Across all the entries below, count each line that holds "none" and report the figure only.

▶ DATA TO PROCESS:

┌────────

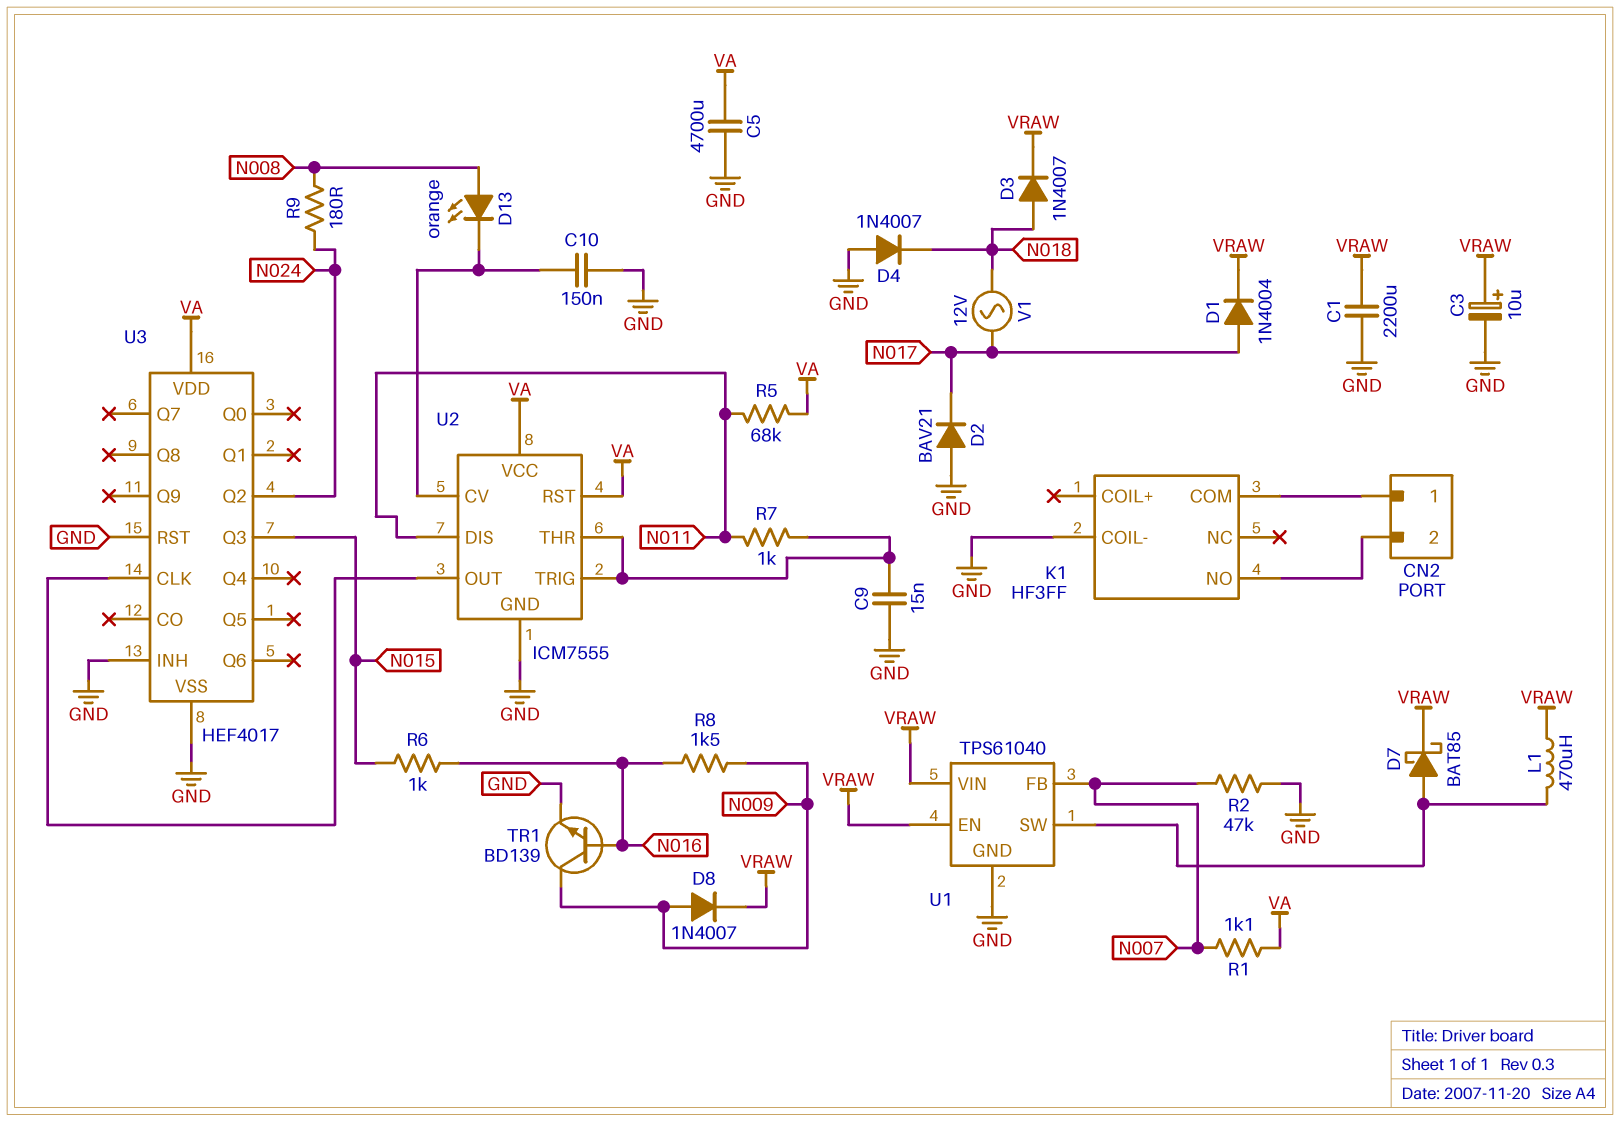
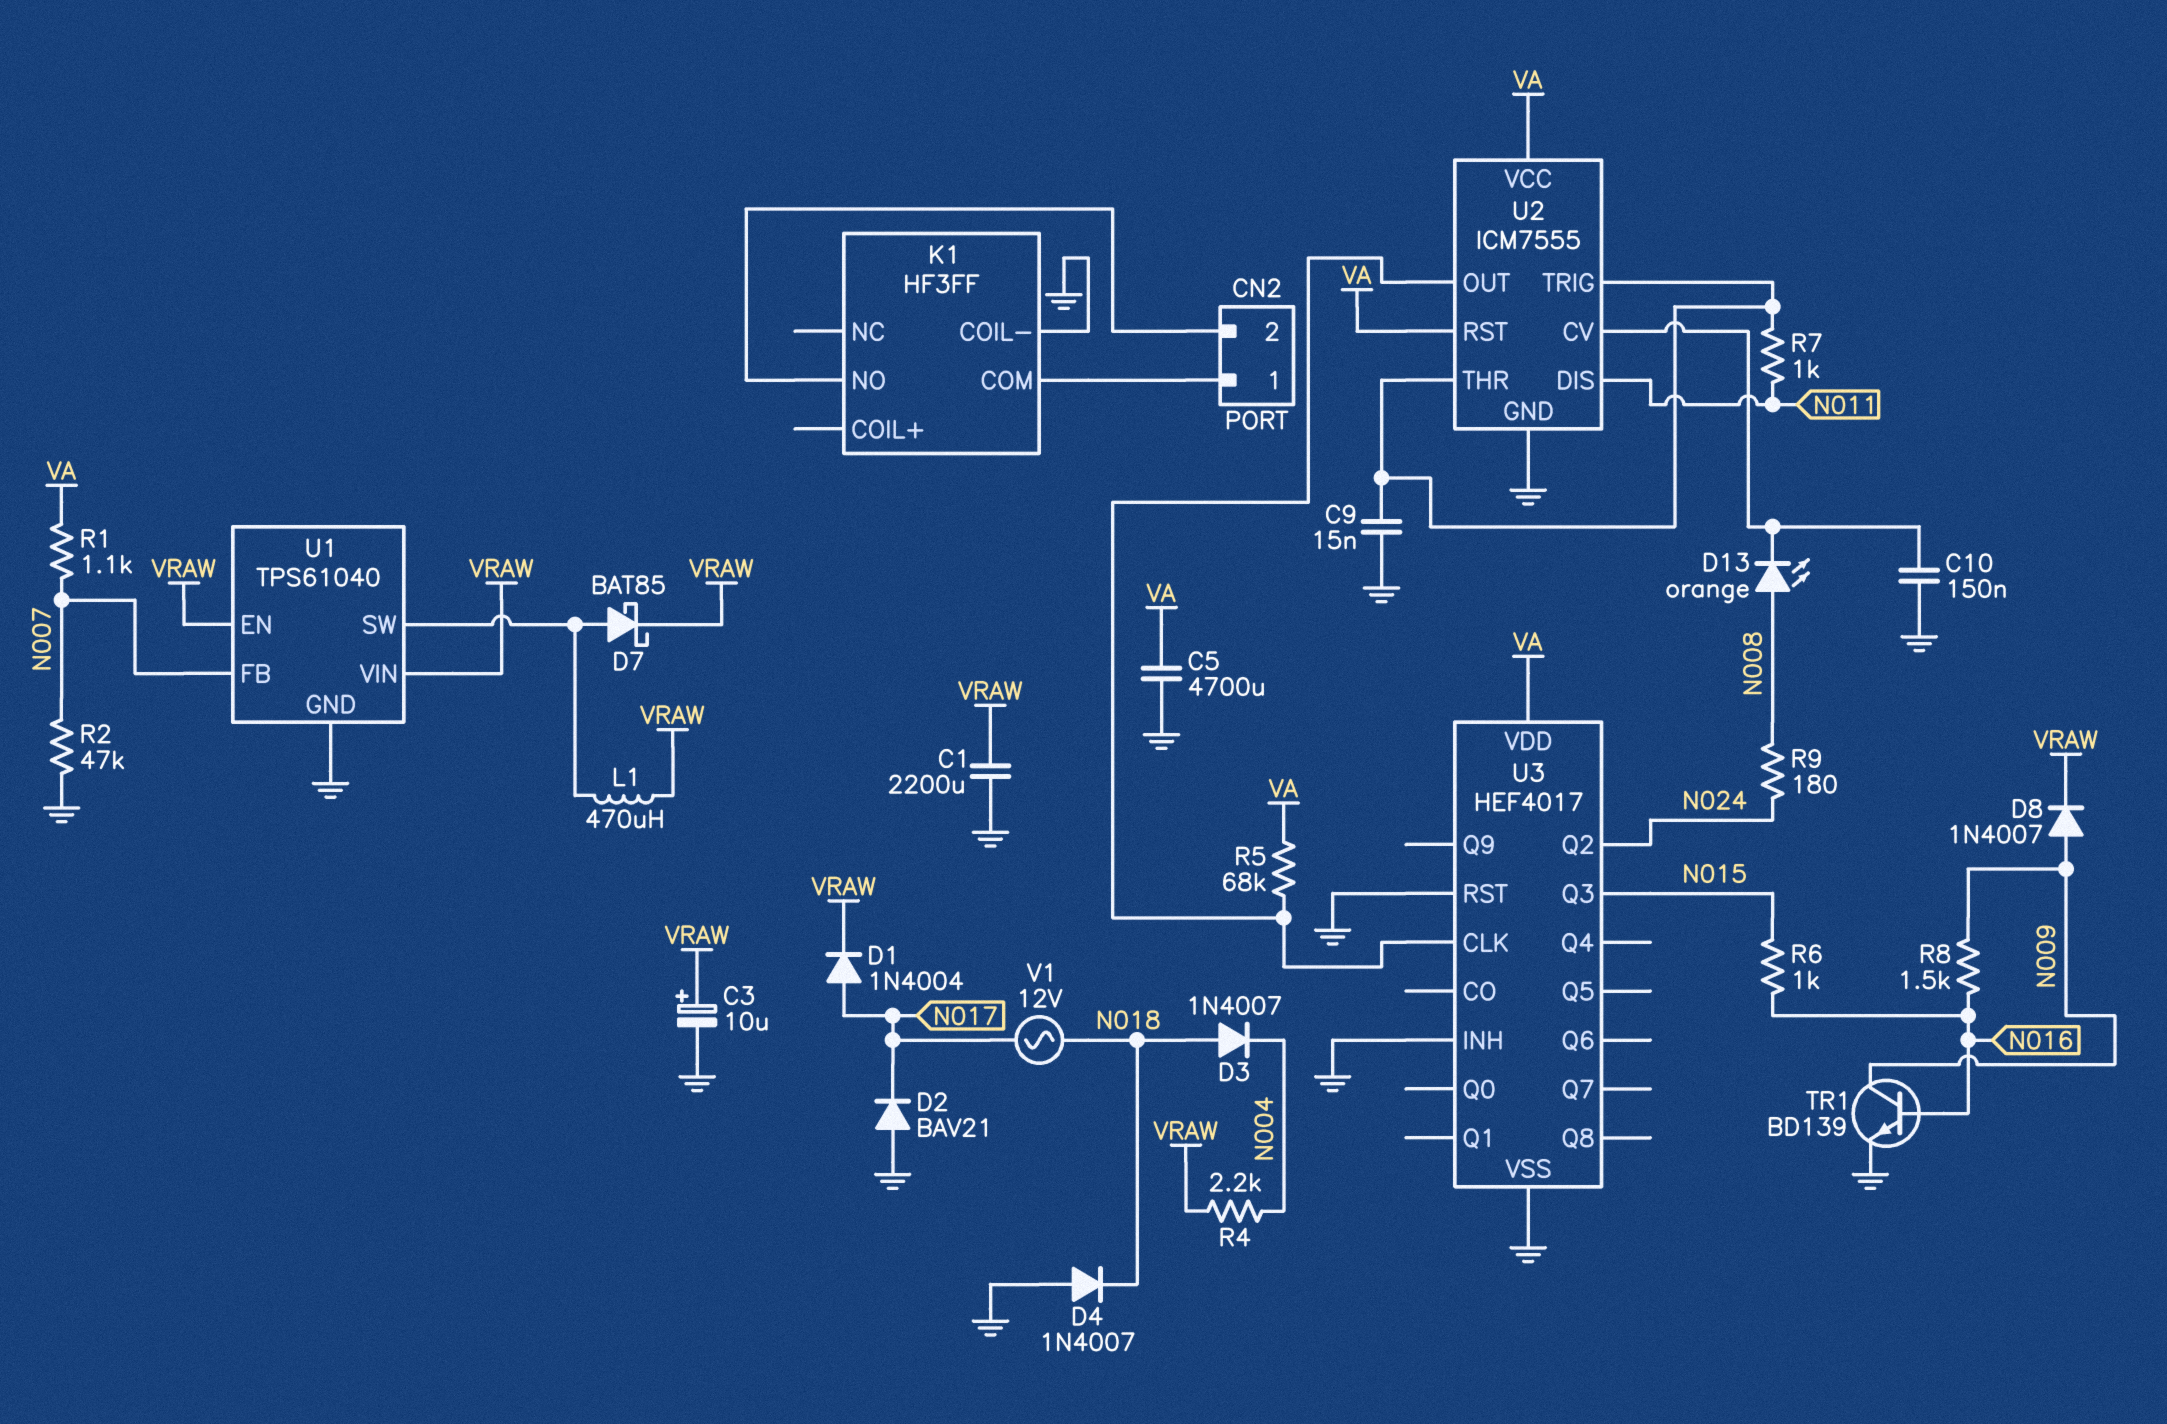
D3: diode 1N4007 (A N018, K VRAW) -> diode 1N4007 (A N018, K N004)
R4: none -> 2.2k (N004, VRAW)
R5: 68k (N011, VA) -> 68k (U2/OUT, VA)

└────────
┌────────

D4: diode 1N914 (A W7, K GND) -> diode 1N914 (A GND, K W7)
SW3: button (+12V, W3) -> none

└────────

▶ EXERCISE RESPONSE: 2